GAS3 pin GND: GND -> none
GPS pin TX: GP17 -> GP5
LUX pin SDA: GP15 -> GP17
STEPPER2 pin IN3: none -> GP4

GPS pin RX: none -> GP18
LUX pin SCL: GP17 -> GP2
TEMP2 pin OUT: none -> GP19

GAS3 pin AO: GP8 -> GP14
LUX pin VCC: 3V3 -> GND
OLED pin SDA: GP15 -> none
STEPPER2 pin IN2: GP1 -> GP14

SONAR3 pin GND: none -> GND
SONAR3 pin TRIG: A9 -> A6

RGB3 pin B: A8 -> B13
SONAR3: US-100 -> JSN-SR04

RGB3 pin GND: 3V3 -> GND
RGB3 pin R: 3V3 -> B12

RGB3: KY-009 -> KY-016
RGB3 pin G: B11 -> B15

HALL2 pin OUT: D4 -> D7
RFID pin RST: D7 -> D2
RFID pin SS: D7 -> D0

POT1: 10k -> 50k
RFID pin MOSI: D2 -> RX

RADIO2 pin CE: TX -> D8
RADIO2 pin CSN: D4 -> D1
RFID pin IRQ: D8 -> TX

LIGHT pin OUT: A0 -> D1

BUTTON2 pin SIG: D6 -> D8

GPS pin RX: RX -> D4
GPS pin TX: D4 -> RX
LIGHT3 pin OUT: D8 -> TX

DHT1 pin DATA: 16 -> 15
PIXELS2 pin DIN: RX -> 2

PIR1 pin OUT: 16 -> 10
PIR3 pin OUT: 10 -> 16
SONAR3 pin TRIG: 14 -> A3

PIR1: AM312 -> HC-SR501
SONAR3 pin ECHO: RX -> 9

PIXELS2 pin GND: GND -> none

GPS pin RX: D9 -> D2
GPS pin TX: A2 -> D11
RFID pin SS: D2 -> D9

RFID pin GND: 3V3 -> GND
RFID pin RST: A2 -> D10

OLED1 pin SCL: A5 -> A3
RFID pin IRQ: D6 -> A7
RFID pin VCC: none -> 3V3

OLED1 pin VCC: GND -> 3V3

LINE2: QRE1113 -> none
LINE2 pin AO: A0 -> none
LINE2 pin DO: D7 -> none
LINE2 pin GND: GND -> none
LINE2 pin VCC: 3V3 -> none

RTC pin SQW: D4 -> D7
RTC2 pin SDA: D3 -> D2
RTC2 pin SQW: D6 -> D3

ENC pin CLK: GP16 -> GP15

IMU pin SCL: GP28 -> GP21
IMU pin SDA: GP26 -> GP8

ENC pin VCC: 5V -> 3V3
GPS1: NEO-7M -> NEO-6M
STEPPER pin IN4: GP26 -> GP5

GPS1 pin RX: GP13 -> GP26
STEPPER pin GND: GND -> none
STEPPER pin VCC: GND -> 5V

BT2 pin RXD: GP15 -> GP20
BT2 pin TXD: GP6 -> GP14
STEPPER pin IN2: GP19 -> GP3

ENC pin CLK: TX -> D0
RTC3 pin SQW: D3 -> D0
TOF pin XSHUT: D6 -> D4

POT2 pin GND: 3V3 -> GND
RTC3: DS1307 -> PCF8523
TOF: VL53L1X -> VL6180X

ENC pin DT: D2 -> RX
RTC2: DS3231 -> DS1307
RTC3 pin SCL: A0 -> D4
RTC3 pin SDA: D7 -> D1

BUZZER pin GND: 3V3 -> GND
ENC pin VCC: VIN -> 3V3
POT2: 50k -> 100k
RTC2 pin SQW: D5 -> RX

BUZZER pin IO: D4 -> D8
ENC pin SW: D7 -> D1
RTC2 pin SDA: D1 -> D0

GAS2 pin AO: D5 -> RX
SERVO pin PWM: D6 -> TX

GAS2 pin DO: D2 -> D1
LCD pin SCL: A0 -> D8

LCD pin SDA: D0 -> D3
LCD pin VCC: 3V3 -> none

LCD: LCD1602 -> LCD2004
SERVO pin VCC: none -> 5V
+++
Copy out the full listing exactly.

GAS3 pin GND: GND -> none
GPS pin TX: GP17 -> GP5
LUX pin SDA: GP15 -> GP17
STEPPER2 pin IN3: none -> GP4

GPS pin RX: none -> GP18
LUX pin SCL: GP17 -> GP2
TEMP2 pin OUT: none -> GP19

GAS3 pin AO: GP8 -> GP14
LUX pin VCC: 3V3 -> GND
OLED pin SDA: GP15 -> none
STEPPER2 pin IN2: GP1 -> GP14

SONAR3 pin GND: none -> GND
SONAR3 pin TRIG: A9 -> A6

RGB3 pin B: A8 -> B13
SONAR3: US-100 -> JSN-SR04

RGB3 pin GND: 3V3 -> GND
RGB3 pin R: 3V3 -> B12

RGB3: KY-009 -> KY-016
RGB3 pin G: B11 -> B15

HALL2 pin OUT: D4 -> D7
RFID pin RST: D7 -> D2
RFID pin SS: D7 -> D0

POT1: 10k -> 50k
RFID pin MOSI: D2 -> RX

RADIO2 pin CE: TX -> D8
RADIO2 pin CSN: D4 -> D1
RFID pin IRQ: D8 -> TX

LIGHT pin OUT: A0 -> D1

BUTTON2 pin SIG: D6 -> D8

GPS pin RX: RX -> D4
GPS pin TX: D4 -> RX
LIGHT3 pin OUT: D8 -> TX

DHT1 pin DATA: 16 -> 15
PIXELS2 pin DIN: RX -> 2

PIR1 pin OUT: 16 -> 10
PIR3 pin OUT: 10 -> 16
SONAR3 pin TRIG: 14 -> A3

PIR1: AM312 -> HC-SR501
SONAR3 pin ECHO: RX -> 9

PIXELS2 pin GND: GND -> none

GPS pin RX: D9 -> D2
GPS pin TX: A2 -> D11
RFID pin SS: D2 -> D9

RFID pin GND: 3V3 -> GND
RFID pin RST: A2 -> D10

OLED1 pin SCL: A5 -> A3
RFID pin IRQ: D6 -> A7
RFID pin VCC: none -> 3V3

OLED1 pin VCC: GND -> 3V3

LINE2: QRE1113 -> none
LINE2 pin AO: A0 -> none
LINE2 pin DO: D7 -> none
LINE2 pin GND: GND -> none
LINE2 pin VCC: 3V3 -> none

RTC pin SQW: D4 -> D7
RTC2 pin SDA: D3 -> D2
RTC2 pin SQW: D6 -> D3

ENC pin CLK: GP16 -> GP15

IMU pin SCL: GP28 -> GP21
IMU pin SDA: GP26 -> GP8

ENC pin VCC: 5V -> 3V3
GPS1: NEO-7M -> NEO-6M
STEPPER pin IN4: GP26 -> GP5

GPS1 pin RX: GP13 -> GP26
STEPPER pin GND: GND -> none
STEPPER pin VCC: GND -> 5V

BT2 pin RXD: GP15 -> GP20
BT2 pin TXD: GP6 -> GP14
STEPPER pin IN2: GP19 -> GP3

ENC pin CLK: TX -> D0
RTC3 pin SQW: D3 -> D0
TOF pin XSHUT: D6 -> D4

POT2 pin GND: 3V3 -> GND
RTC3: DS1307 -> PCF8523
TOF: VL53L1X -> VL6180X

ENC pin DT: D2 -> RX
RTC2: DS3231 -> DS1307
RTC3 pin SCL: A0 -> D4
RTC3 pin SDA: D7 -> D1

BUZZER pin GND: 3V3 -> GND
ENC pin VCC: VIN -> 3V3
POT2: 50k -> 100k
RTC2 pin SQW: D5 -> RX

BUZZER pin IO: D4 -> D8
ENC pin SW: D7 -> D1
RTC2 pin SDA: D1 -> D0

GAS2 pin AO: D5 -> RX
SERVO pin PWM: D6 -> TX

GAS2 pin DO: D2 -> D1
LCD pin SCL: A0 -> D8

LCD pin SDA: D0 -> D3
LCD pin VCC: 3V3 -> none

LCD: LCD1602 -> LCD2004
SERVO pin VCC: none -> 5V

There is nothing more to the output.